# PROBLEM STATEMENT:
For the data below, give the number of lines in which "flipped" occurs. Include nothing besides that number.

# STUDY MATERIAL:
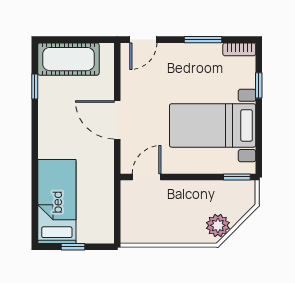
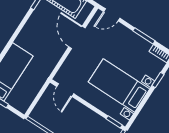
door: (117, 120) -> (77, 37), moved
door: (147, 177) -> (65, 90), swing flipped

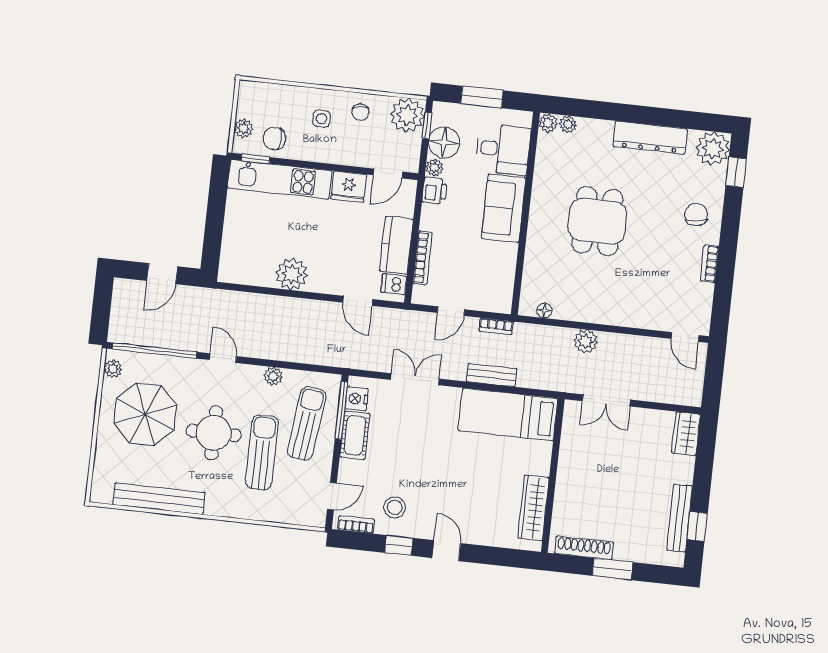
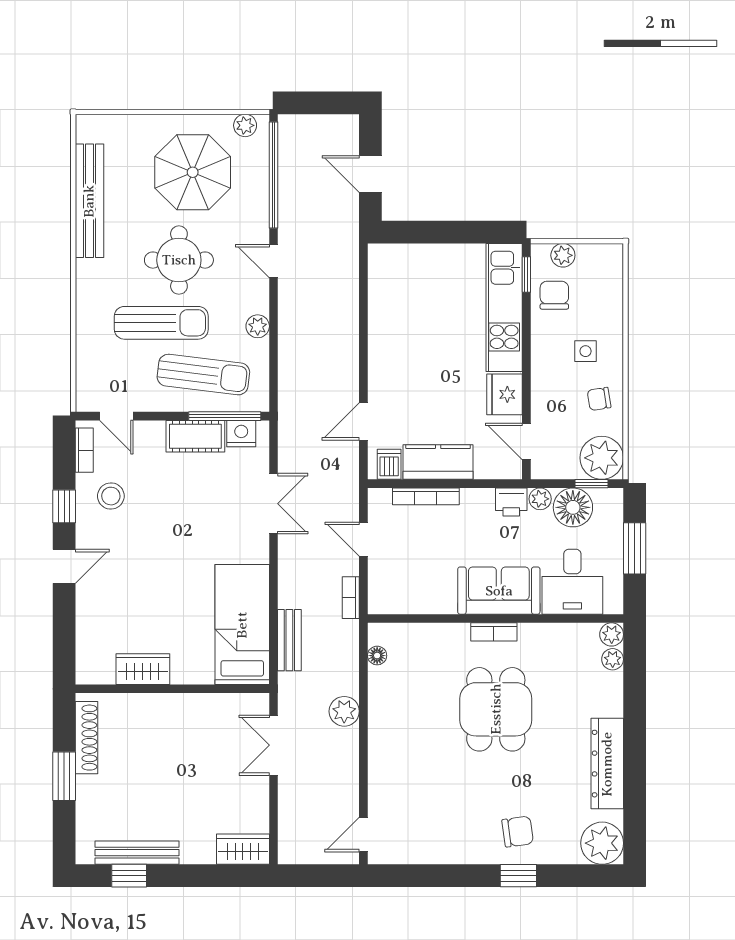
window: (736, 172) -> (518, 876), moved
dining table: (597, 221) -> (496, 709), turned 90
bookcase: (710, 264) -> (494, 632), moved, turned 180
plant: (292, 274) -> (388, 336), removed
door: (223, 358) -> (273, 261), swing flipped
bench: (492, 375) -> (289, 640), moved
wardrobe: (533, 508) -> (143, 669), width x0.67

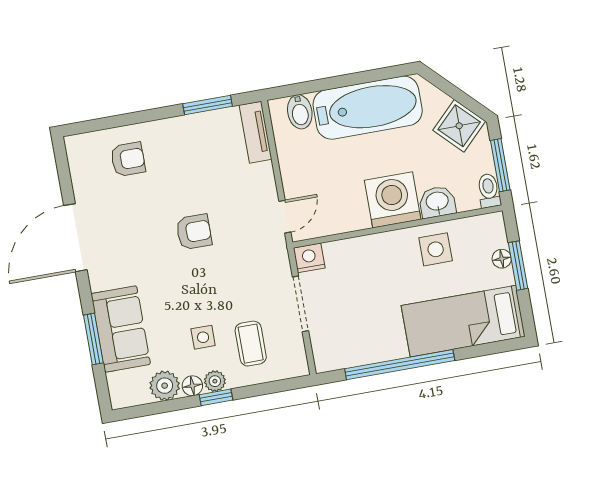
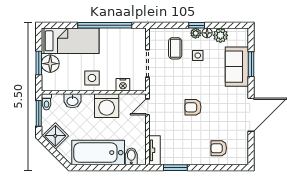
washing machine: (393, 200) -> (107, 106), moved
side table: (436, 249) -> (92, 78), moved
nightstand: (309, 258) -> (123, 85), moved
floor lamp: (502, 259) -> (50, 64), width x1.89, depth x1.89

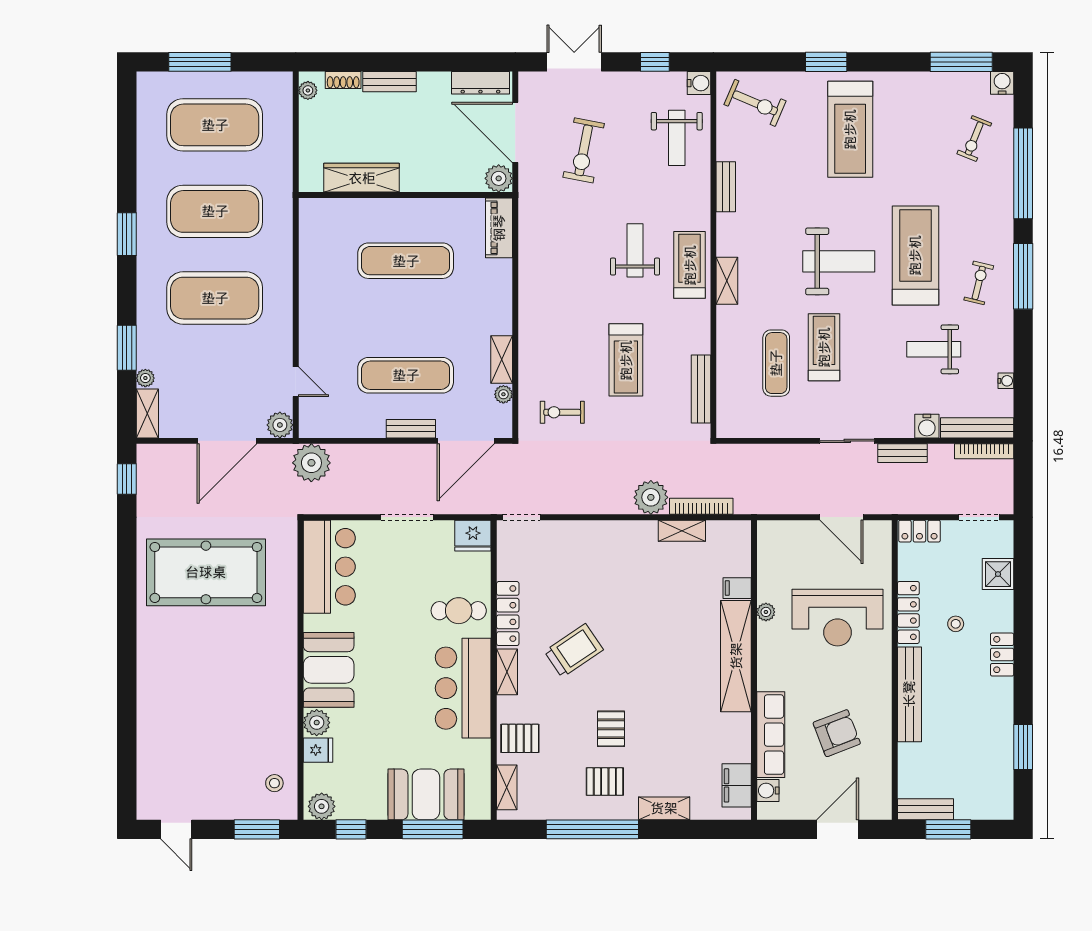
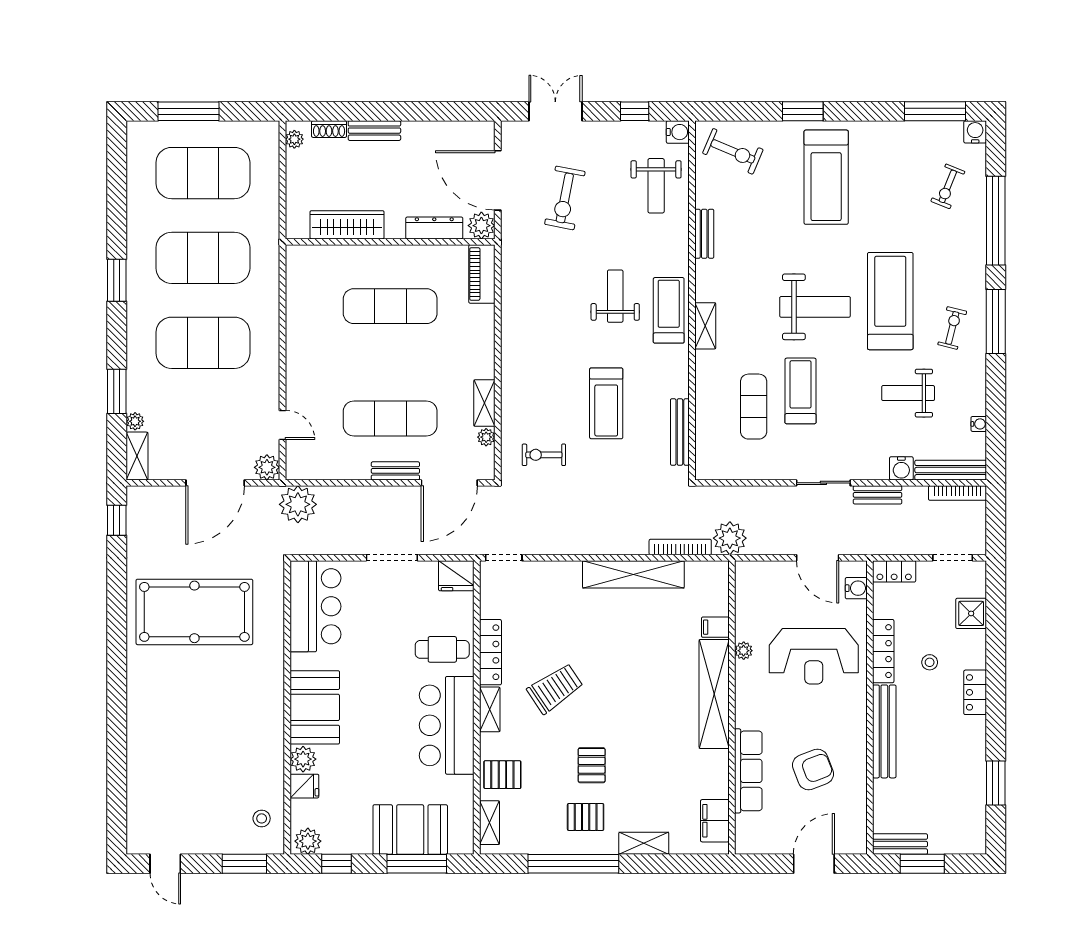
dresser: (480, 83) -> (434, 228), moved, turned 180
plant: (651, 497) -> (730, 538), moved
shelving: (682, 531) -> (633, 574), width x2.20, depth x1.33
water cooler: (768, 791) -> (856, 588), moved, turned 180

# EXERCISE ANSWER:
2